(SUPPLIED DATA):
----------------------------------------

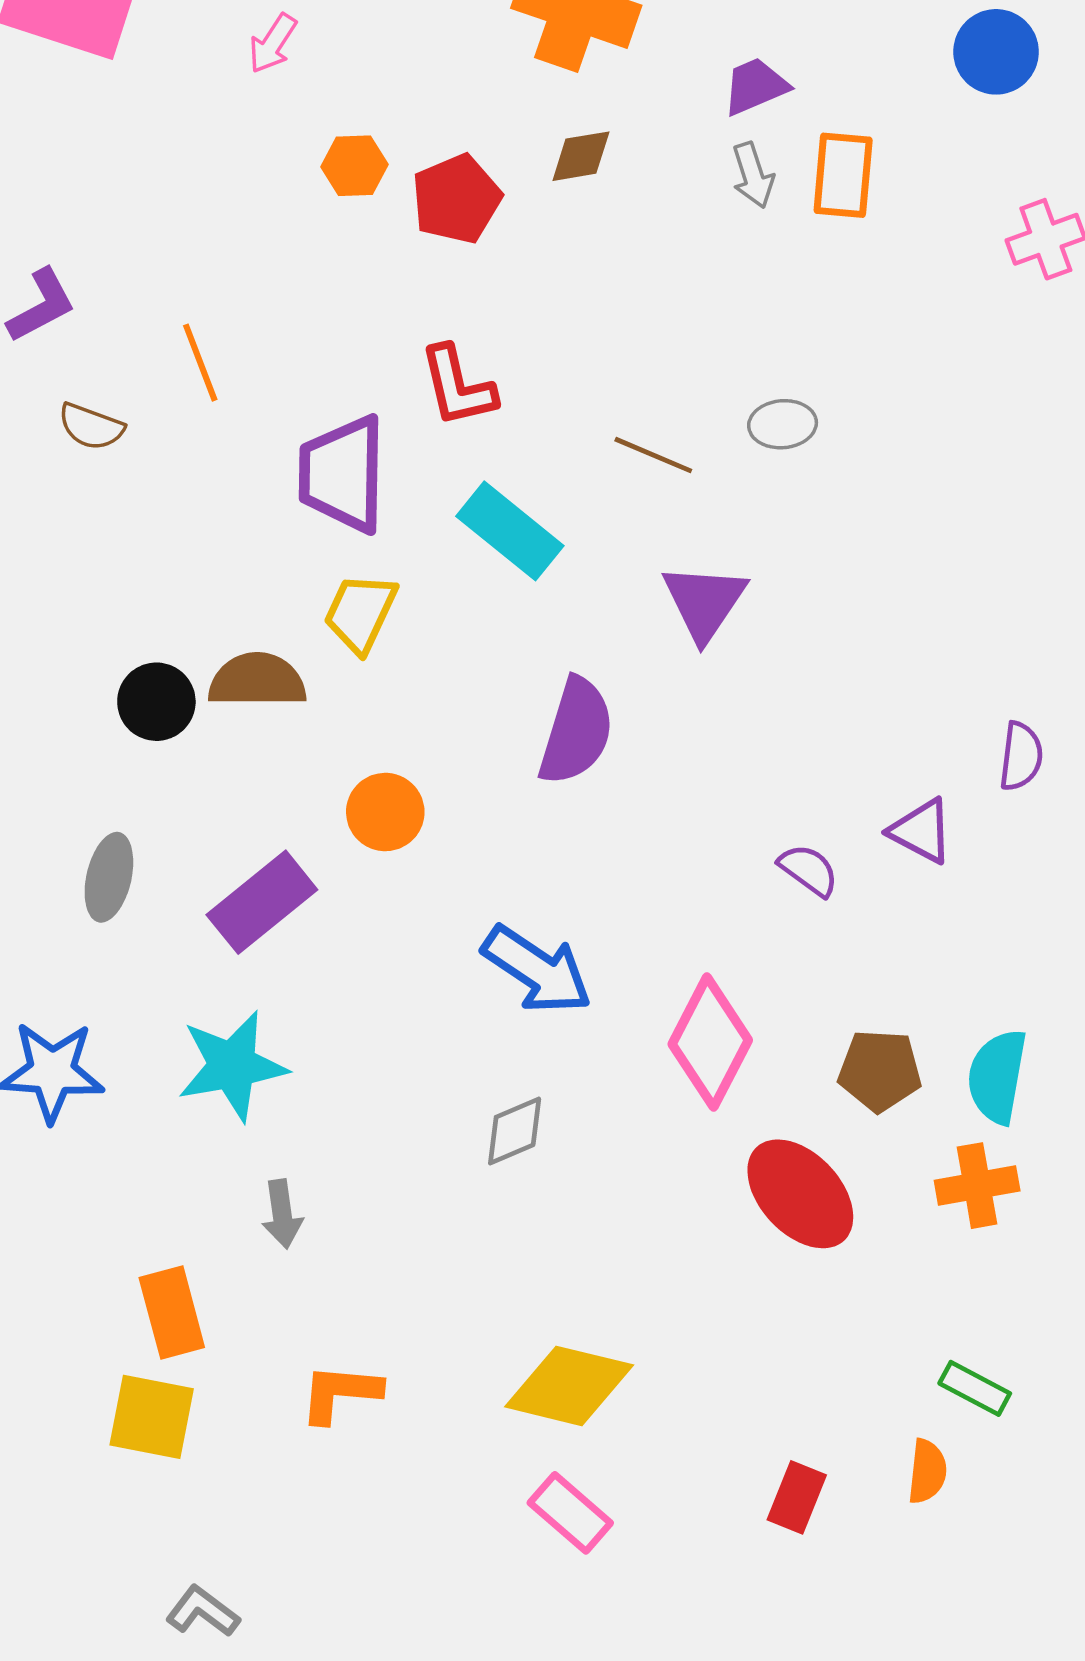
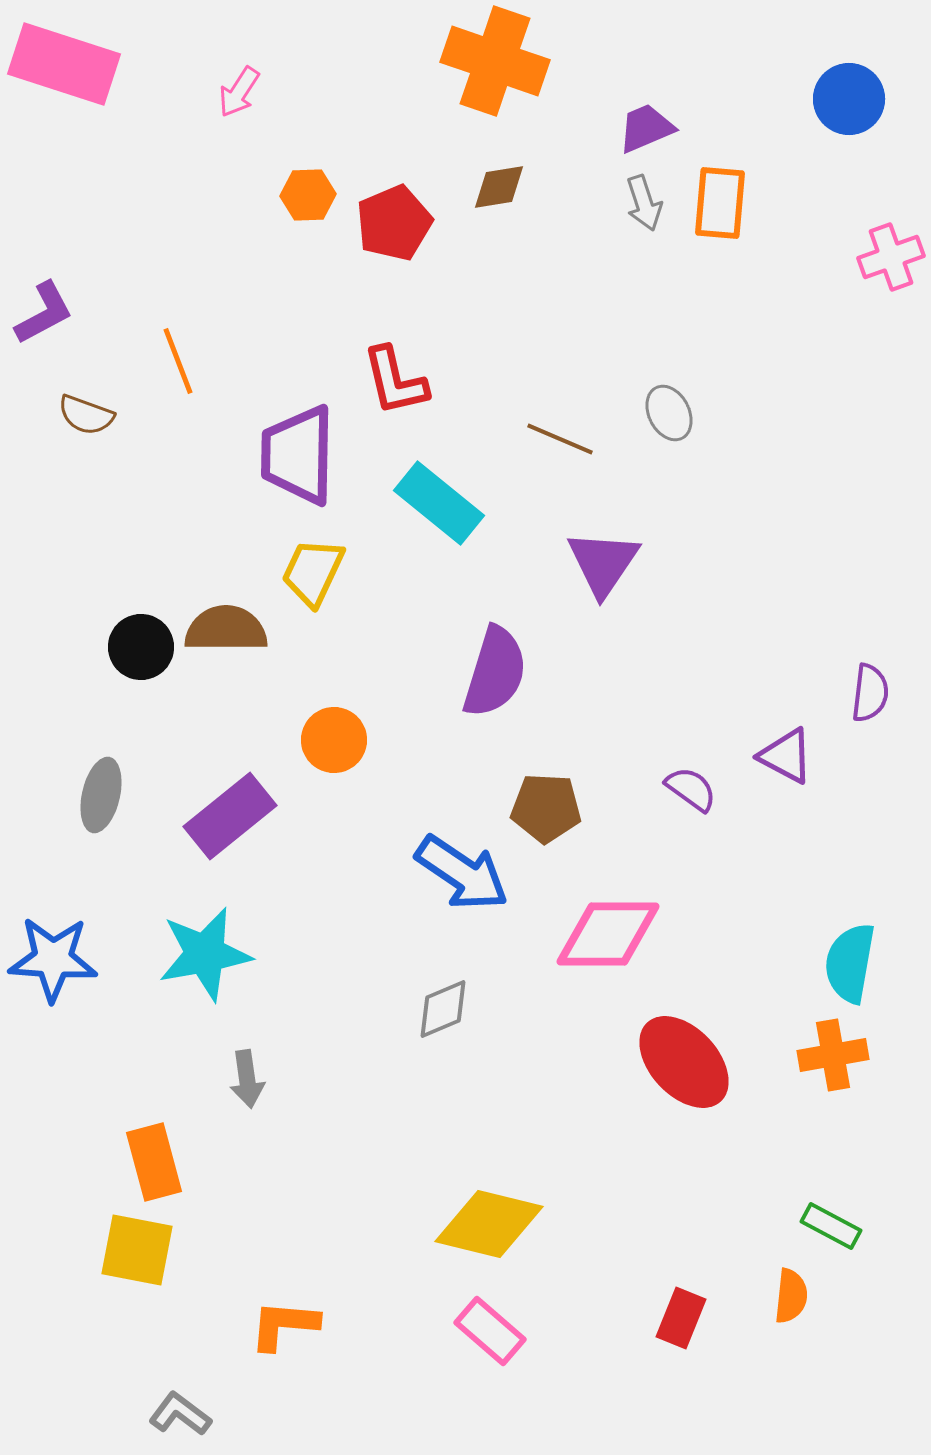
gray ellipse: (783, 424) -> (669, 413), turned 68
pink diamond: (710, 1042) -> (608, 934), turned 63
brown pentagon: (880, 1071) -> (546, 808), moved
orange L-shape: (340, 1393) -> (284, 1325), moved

----------------------------------------

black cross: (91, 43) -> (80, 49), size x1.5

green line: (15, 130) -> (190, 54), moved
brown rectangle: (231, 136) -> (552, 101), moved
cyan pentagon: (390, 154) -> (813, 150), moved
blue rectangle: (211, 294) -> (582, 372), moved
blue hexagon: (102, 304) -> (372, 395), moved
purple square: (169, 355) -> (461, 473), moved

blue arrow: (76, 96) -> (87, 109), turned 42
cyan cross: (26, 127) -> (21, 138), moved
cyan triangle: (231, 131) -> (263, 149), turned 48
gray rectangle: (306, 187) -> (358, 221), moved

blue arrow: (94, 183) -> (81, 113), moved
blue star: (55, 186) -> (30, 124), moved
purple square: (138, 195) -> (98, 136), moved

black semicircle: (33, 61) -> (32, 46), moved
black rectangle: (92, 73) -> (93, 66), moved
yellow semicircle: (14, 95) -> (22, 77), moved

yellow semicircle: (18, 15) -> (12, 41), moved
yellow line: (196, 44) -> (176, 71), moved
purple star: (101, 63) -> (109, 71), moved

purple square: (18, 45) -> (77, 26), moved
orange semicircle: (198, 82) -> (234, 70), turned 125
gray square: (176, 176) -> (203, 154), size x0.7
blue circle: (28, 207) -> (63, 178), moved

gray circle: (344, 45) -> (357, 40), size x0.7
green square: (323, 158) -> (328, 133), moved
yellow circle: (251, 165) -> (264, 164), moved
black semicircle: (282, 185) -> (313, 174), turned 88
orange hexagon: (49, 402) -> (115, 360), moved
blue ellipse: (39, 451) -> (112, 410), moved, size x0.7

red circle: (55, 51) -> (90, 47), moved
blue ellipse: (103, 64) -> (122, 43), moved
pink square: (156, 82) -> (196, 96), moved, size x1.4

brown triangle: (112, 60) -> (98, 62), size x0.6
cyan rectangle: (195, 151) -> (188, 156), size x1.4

----------------------------------------

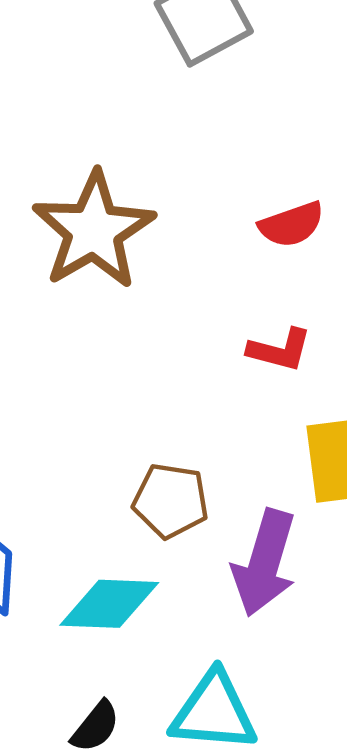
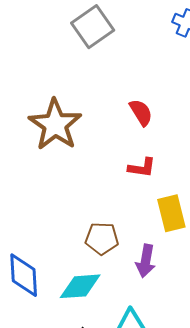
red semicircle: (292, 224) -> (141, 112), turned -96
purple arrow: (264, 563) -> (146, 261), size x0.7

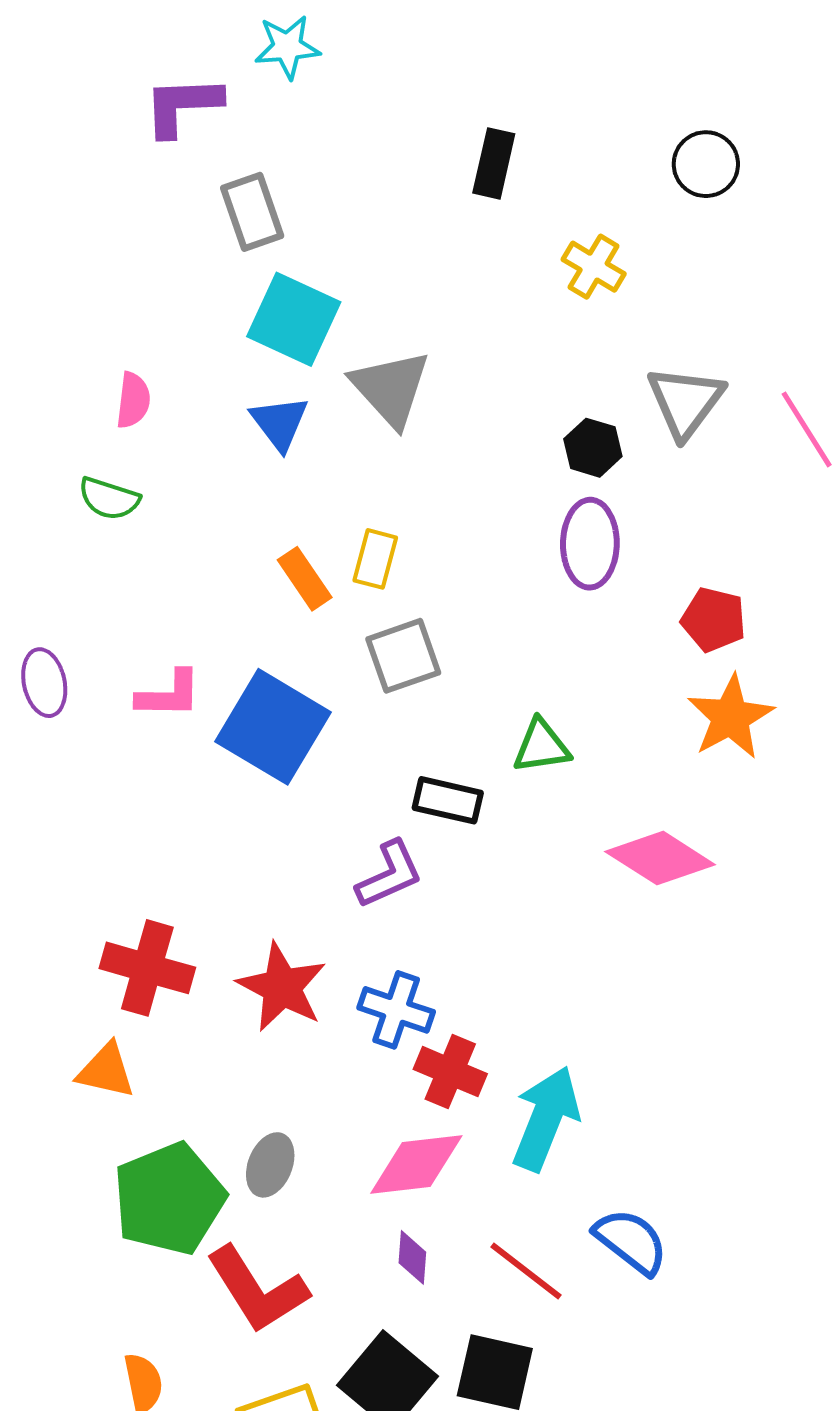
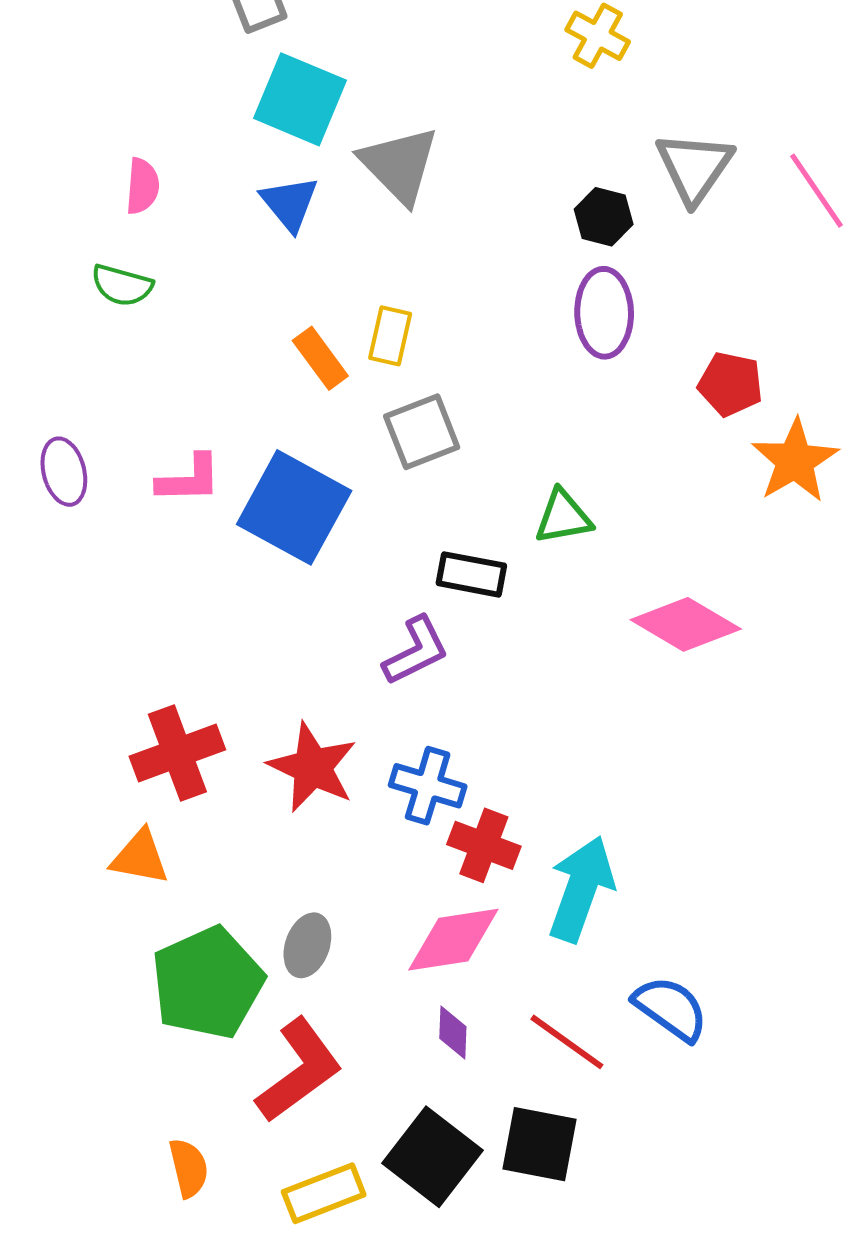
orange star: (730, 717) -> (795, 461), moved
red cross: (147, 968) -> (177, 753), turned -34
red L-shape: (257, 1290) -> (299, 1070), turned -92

----------------------------------------

(EXERCISE): In the listing above, locate the line with "cyan triangle: (231, 131)" and the line with "yellow line: (196, 44) -> (176, 71), moved", then extract exactly those lines and every line between them, and nothing more.

(RESPONSE TO THE TASK):
cyan triangle: (231, 131) -> (263, 149), turned 48
gray rectangle: (306, 187) -> (358, 221), moved

blue arrow: (94, 183) -> (81, 113), moved
blue star: (55, 186) -> (30, 124), moved
purple square: (138, 195) -> (98, 136), moved

black semicircle: (33, 61) -> (32, 46), moved
black rectangle: (92, 73) -> (93, 66), moved
yellow semicircle: (14, 95) -> (22, 77), moved

yellow semicircle: (18, 15) -> (12, 41), moved
yellow line: (196, 44) -> (176, 71), moved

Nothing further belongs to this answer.